_INPUT DATA_.

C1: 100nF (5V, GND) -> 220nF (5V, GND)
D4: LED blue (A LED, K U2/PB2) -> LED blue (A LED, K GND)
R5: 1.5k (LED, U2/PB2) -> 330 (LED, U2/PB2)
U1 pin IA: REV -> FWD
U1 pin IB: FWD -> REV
---
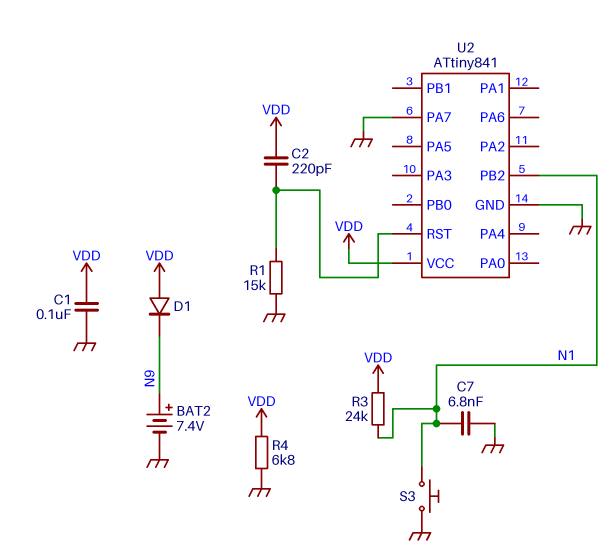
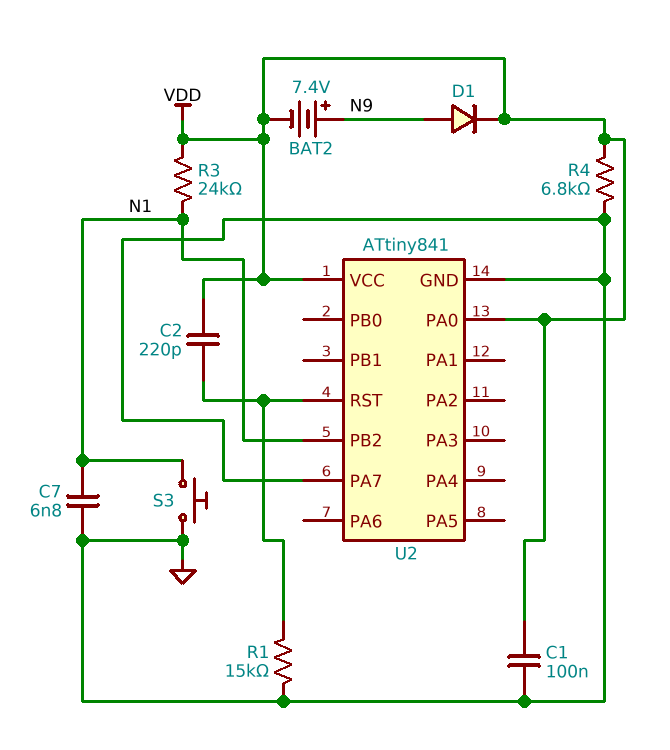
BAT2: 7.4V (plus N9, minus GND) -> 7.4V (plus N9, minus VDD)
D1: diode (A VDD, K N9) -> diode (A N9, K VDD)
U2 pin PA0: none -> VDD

_EXERCISE OBJECTIVE_.
Above are the records. Copy the lines beginning at the one that has "C1: 100nF (5V, GND) -> 220nF (5V, GND)" and ending with the one that has "U1 pin IB: FWD -> REV", unchanged.

_SOLUTION FOR THIS PROBLEM_.
C1: 100nF (5V, GND) -> 220nF (5V, GND)
D4: LED blue (A LED, K U2/PB2) -> LED blue (A LED, K GND)
R5: 1.5k (LED, U2/PB2) -> 330 (LED, U2/PB2)
U1 pin IA: REV -> FWD
U1 pin IB: FWD -> REV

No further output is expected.